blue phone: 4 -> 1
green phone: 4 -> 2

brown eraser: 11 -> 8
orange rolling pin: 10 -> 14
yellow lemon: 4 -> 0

----

**TASK STATEMENT:** Retype the records above exactly.

**SOLUTION FOR THIS TASK:**
blue phone: 4 -> 1
green phone: 4 -> 2

brown eraser: 11 -> 8
orange rolling pin: 10 -> 14
yellow lemon: 4 -> 0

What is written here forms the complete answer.